• [What to do]
Each entry below must be repeated exactly, with pictures left out.

######

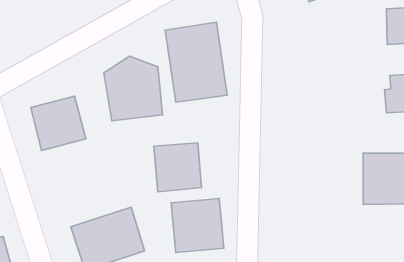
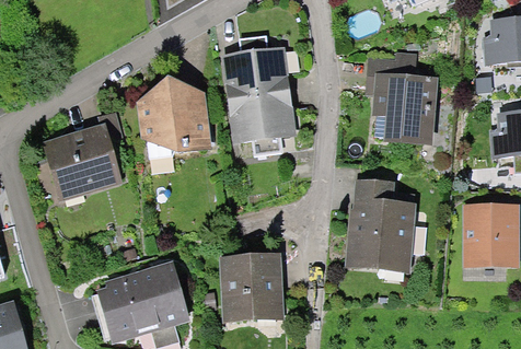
building: none -> [380,77,444,144]
building: none -> [352,183,421,267]
building: [154,143,201,192] -> none

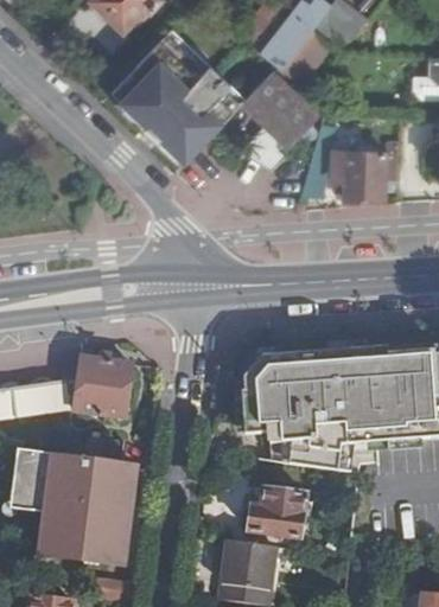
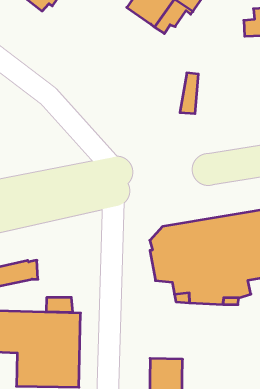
building: [112,41,233,161] -> none
building: [241,69,317,166] -> none
building: [341,152,388,197] -> none
building: [79,360,133,416] -> none
building: [253,490,308,539] -> none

######

• [Exercise result]
building: none -> [380,77,444,144]
building: none -> [352,183,421,267]
building: [154,143,201,192] -> none

building: [112,41,233,161] -> none
building: [241,69,317,166] -> none
building: [341,152,388,197] -> none
building: [79,360,133,416] -> none
building: [253,490,308,539] -> none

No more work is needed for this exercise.